* PROBLEM *
Each line from the one containing "FAN pin GND: none -> GND" through the final line of the data below must be repeated exactly.

___ INFORMATION SHOWN

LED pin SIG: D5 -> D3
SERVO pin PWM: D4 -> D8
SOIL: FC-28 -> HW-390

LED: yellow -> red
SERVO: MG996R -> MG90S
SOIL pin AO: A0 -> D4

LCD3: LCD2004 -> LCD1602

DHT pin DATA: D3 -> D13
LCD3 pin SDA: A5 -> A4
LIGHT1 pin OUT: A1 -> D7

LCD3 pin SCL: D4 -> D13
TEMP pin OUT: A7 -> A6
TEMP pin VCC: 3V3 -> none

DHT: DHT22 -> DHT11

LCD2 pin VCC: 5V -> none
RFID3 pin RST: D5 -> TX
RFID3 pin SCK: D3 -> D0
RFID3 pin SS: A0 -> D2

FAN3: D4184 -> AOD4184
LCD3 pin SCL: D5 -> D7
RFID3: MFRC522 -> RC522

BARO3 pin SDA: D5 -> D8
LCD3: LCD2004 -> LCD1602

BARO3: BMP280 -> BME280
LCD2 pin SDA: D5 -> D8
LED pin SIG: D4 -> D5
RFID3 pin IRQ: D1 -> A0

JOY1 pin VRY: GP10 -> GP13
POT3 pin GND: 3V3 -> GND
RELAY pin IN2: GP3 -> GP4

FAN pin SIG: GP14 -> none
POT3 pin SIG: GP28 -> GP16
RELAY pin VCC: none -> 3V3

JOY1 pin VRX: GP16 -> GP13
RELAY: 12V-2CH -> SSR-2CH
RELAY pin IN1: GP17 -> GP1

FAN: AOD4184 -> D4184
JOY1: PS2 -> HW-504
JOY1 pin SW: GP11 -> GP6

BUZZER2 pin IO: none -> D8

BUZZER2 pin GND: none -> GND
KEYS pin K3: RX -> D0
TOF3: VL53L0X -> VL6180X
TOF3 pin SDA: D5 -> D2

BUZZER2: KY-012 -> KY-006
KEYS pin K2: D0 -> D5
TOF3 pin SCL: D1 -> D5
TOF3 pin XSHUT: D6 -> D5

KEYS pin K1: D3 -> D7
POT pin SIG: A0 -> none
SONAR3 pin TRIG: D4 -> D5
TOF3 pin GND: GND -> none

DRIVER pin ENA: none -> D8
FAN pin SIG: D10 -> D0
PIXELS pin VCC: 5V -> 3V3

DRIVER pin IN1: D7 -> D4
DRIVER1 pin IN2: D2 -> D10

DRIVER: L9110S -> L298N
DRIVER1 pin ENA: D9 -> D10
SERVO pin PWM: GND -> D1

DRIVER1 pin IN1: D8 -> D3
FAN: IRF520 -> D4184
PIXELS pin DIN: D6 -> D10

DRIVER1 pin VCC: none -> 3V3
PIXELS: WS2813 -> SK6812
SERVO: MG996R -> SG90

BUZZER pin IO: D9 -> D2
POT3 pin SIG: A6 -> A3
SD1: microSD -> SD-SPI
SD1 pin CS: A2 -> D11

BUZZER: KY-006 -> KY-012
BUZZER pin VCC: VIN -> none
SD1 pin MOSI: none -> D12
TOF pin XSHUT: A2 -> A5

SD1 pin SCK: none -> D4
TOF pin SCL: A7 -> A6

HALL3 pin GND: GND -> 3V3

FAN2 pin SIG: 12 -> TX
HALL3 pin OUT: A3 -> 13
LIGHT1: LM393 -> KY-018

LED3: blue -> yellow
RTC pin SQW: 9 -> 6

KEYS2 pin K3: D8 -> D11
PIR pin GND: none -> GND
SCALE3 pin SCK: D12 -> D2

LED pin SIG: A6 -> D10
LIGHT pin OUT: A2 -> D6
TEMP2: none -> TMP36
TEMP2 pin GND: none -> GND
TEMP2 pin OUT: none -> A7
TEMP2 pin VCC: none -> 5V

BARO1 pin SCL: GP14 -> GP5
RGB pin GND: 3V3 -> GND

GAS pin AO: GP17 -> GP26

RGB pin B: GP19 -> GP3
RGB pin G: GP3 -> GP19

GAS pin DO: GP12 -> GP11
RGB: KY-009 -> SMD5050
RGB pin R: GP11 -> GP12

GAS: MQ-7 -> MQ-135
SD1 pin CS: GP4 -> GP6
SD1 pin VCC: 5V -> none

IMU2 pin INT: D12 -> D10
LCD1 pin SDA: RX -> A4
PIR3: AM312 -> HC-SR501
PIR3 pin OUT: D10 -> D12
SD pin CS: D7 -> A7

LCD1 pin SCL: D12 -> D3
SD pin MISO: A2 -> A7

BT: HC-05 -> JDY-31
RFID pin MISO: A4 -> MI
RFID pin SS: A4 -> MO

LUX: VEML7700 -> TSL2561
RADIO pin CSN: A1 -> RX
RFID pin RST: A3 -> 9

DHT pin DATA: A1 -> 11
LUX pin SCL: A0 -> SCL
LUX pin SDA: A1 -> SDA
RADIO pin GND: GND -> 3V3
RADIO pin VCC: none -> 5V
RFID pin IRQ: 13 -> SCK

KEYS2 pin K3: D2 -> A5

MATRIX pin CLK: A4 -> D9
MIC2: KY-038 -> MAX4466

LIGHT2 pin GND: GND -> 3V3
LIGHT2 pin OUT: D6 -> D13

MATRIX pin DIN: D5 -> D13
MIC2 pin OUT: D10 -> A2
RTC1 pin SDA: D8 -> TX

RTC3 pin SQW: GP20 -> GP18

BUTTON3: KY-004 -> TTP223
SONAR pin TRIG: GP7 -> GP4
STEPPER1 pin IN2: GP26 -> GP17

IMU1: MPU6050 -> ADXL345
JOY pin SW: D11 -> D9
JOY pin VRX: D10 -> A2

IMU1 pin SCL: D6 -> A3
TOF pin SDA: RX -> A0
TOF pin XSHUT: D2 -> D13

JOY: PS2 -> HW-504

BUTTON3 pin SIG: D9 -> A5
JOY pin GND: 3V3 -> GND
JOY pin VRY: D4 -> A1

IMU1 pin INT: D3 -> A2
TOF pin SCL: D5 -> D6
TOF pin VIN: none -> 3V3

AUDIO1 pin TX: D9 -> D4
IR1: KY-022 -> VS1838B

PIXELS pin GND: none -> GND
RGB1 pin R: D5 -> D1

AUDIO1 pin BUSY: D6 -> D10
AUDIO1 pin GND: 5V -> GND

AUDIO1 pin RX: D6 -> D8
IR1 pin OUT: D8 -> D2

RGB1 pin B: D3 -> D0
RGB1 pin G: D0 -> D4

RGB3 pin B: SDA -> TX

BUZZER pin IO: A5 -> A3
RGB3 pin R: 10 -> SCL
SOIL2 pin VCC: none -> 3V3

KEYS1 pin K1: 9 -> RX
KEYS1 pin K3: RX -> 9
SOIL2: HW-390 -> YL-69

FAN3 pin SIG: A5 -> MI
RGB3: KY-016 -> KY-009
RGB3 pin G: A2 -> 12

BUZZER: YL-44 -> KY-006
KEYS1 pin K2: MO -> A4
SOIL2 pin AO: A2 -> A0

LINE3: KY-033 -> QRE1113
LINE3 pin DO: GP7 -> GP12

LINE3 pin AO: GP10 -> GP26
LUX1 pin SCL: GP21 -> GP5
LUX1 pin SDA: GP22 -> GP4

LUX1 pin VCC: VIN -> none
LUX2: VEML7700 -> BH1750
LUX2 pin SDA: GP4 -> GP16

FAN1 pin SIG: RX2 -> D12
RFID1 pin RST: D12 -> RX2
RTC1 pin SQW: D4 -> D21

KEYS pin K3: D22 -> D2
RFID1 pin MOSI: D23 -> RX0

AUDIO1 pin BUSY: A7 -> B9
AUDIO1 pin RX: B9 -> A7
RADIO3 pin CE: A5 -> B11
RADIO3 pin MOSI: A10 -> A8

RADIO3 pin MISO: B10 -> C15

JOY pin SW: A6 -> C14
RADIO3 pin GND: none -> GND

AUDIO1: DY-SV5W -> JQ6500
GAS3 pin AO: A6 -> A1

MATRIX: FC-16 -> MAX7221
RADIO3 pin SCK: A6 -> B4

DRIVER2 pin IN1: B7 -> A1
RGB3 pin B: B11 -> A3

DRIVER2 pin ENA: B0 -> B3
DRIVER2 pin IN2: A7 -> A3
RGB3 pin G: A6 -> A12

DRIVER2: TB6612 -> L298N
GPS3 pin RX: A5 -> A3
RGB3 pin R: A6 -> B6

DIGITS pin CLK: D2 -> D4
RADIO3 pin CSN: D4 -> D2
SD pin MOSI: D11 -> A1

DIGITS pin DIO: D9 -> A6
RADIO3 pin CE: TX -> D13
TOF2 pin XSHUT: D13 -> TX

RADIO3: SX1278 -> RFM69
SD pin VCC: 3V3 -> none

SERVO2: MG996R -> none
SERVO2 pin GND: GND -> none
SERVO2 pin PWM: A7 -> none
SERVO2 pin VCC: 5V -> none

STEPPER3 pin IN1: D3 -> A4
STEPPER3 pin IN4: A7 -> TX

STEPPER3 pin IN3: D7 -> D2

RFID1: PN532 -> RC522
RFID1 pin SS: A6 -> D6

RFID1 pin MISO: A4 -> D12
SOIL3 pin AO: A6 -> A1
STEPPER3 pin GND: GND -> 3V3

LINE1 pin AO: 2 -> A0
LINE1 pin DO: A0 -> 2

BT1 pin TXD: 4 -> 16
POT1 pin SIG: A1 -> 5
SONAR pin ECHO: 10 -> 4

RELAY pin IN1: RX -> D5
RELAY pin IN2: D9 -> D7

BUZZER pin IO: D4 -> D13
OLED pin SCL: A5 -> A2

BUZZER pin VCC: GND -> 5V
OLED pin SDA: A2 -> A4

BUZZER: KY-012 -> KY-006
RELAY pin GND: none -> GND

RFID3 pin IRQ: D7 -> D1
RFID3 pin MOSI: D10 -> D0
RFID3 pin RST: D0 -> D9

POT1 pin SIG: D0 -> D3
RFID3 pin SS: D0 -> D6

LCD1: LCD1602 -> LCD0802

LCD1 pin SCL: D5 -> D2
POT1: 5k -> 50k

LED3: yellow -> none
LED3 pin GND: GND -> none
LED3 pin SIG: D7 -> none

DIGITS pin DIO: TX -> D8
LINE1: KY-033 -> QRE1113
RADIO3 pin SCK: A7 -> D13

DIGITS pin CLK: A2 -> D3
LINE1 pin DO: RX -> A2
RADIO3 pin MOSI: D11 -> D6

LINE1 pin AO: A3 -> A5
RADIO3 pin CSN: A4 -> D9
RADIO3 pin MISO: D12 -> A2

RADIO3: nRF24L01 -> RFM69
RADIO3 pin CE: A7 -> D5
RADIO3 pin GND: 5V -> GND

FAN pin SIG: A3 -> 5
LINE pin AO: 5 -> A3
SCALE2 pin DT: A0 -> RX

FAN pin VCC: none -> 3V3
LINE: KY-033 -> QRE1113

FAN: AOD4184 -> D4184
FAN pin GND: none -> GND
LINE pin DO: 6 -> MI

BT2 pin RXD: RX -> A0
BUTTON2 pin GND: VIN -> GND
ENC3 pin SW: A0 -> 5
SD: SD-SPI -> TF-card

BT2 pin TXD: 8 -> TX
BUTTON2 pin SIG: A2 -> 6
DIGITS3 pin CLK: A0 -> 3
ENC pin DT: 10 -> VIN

______

* ANSWER BOX *
FAN pin GND: none -> GND
LINE pin DO: 6 -> MI

BT2 pin RXD: RX -> A0
BUTTON2 pin GND: VIN -> GND
ENC3 pin SW: A0 -> 5
SD: SD-SPI -> TF-card

BT2 pin TXD: 8 -> TX
BUTTON2 pin SIG: A2 -> 6
DIGITS3 pin CLK: A0 -> 3
ENC pin DT: 10 -> VIN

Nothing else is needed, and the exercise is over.